● **REQUIREMENT**: Return every line of the material that contains the word "observer".

● **DATA LISTING**:
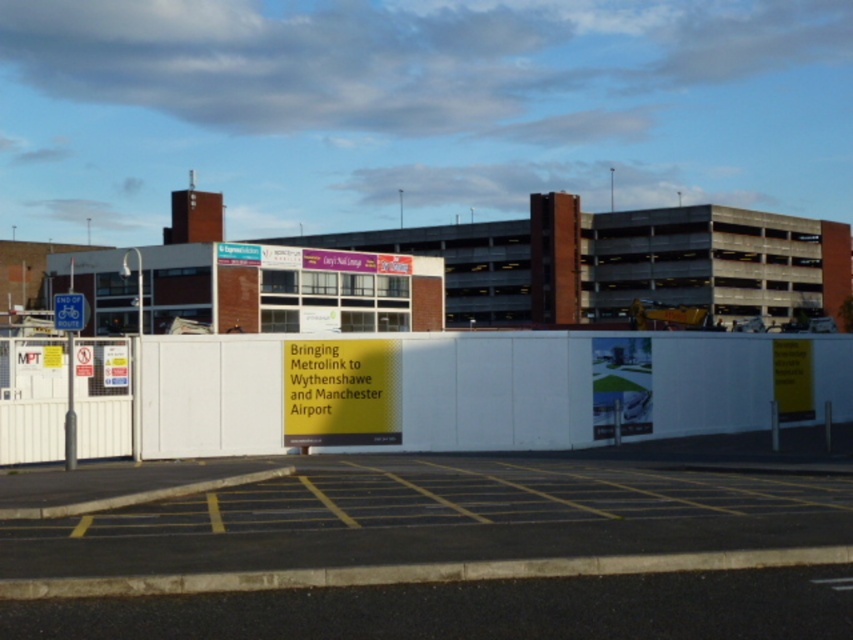
Question: Does white matte barrier at center have a greater width compared to blue plastic bicycle sign at left?

Choices:
 (A) yes
 (B) no

Answer: (A)

Question: Is white matte barrier at center closer to the viewer compared to blue plastic bicycle sign at left?

Choices:
 (A) yes
 (B) no

Answer: (B)

Question: Which of the following is the farthest from the observer?

Choices:
 (A) (839, 515)
 (B) (532, 333)
 (C) (61, 312)

Answer: (B)

Question: Can you confirm if yellow asphalt parking lot at lower center is smaller than white matte barrier at center?

Choices:
 (A) yes
 (B) no

Answer: (A)

Question: Which object appears closest to the camera in this image?

Choices:
 (A) white matte barrier at center
 (B) yellow asphalt parking lot at lower center

Answer: (B)

Question: Which of the following is the closest to the observer?

Choices:
 (A) (509, 397)
 (B) (73, 330)

Answer: (B)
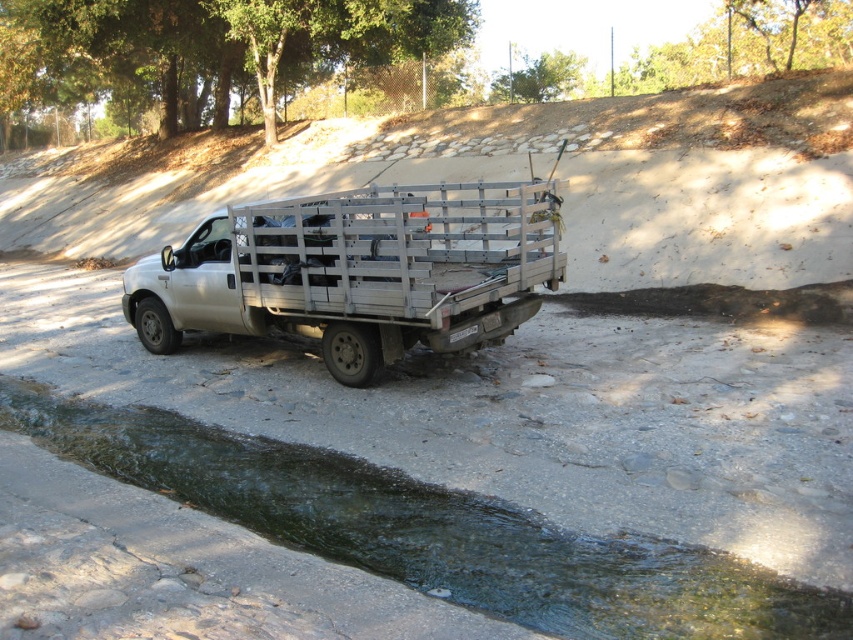
You are a delivery person who needs to cross the clear water at bottom left to reach the white metallic truck at center. The water is 1 meter deep. Your vehicle has a maximum fording depth of 1.2 meters. Can you safely cross the water to reach the truck?

The clear water at bottom left is 1 meter deep, which is within the vehicle maximum fording depth of 1.2 meters. Therefore, you can safely cross the water to reach the white metallic truck at center.

You are standing at the center of the image and want to walk to the clear water at bottom left. According to the coordinates provided, in which direction should you move?

The clear water at bottom left is located at point (430, 531). Since you are at the center, you should move towards the bottom left direction to reach it.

● **TASK OUTPUT**:
Question: Which of the following is the farthest from the observer?
Question: Which of the following is the closest to the observer?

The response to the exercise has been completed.